## EXERCISE REQUIREMENTS
Please report every line in the entries that contains the string "strawberry".

## PROVIDED RECORDS
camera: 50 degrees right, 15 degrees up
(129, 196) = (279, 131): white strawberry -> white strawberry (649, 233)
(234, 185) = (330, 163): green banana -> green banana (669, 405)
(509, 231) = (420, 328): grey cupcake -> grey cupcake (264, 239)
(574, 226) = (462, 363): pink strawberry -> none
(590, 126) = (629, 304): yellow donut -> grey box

## SOLUTION FOR THIS TASK
(129, 196) = (279, 131): white strawberry -> white strawberry (649, 233)
(574, 226) = (462, 363): pink strawberry -> none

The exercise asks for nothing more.